## Requirement
Reproduce every text line in the rows below character for character, omitting the pictures.

## Exercise materials

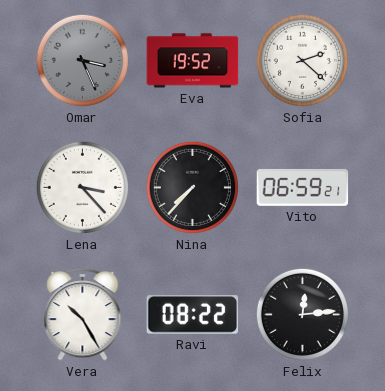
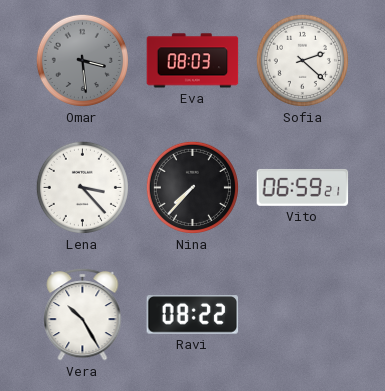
Omar: 3:26 -> 3:29
Eva: 19:52 -> 08:03
Felix: 12:14 -> none
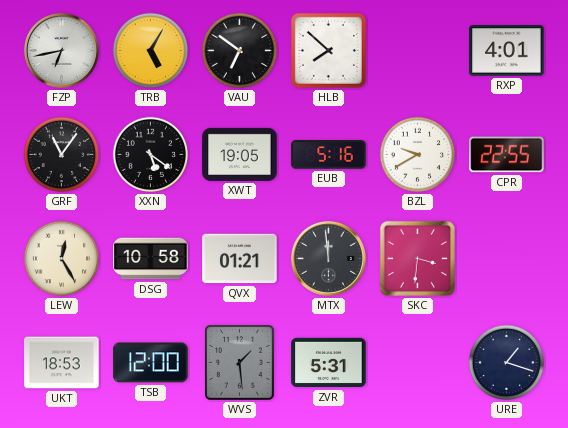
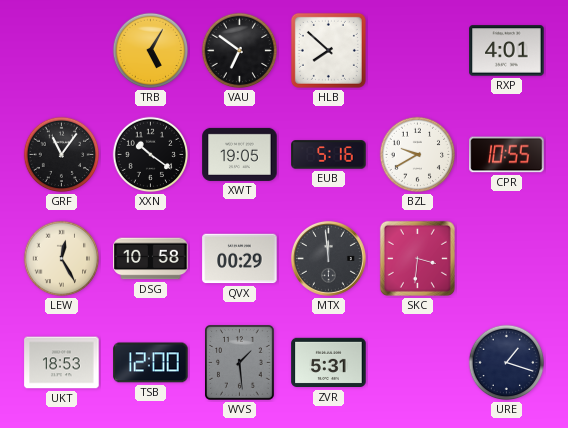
FZP: 6:43 -> none
XXN: 5:21 -> 10:21
CPR: 22:55 -> 10:55
QVX: 01:21 -> 00:29
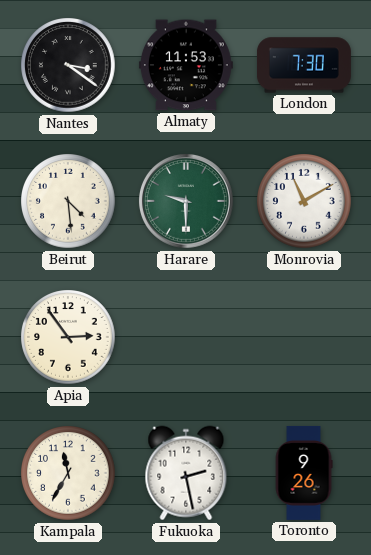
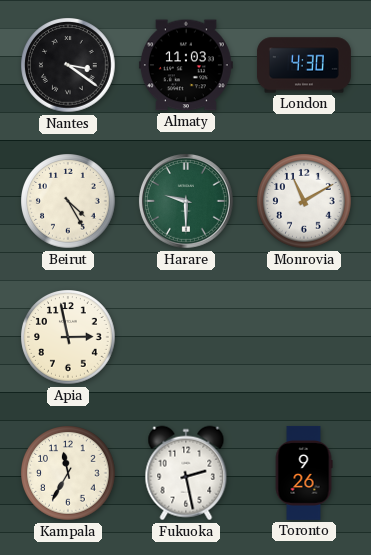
Almaty: 11:53 -> 11:03
London: 7:30 -> 4:30
Beirut: 4:29 -> 4:25
Apia: 2:54 -> 2:58
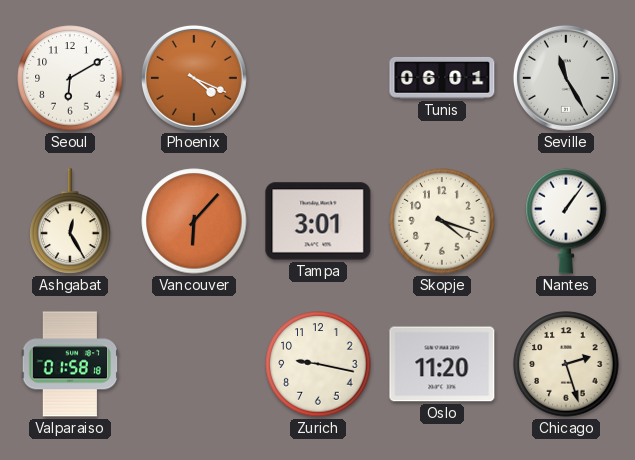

## Response
Omar: 3:26 -> 3:29
Eva: 19:52 -> 08:03
Felix: 12:14 -> none
FZP: 6:43 -> none
XXN: 5:21 -> 10:21
CPR: 22:55 -> 10:55
QVX: 01:21 -> 00:29
Almaty: 11:53 -> 11:03
London: 7:30 -> 4:30
Beirut: 4:29 -> 4:25
Apia: 2:54 -> 2:58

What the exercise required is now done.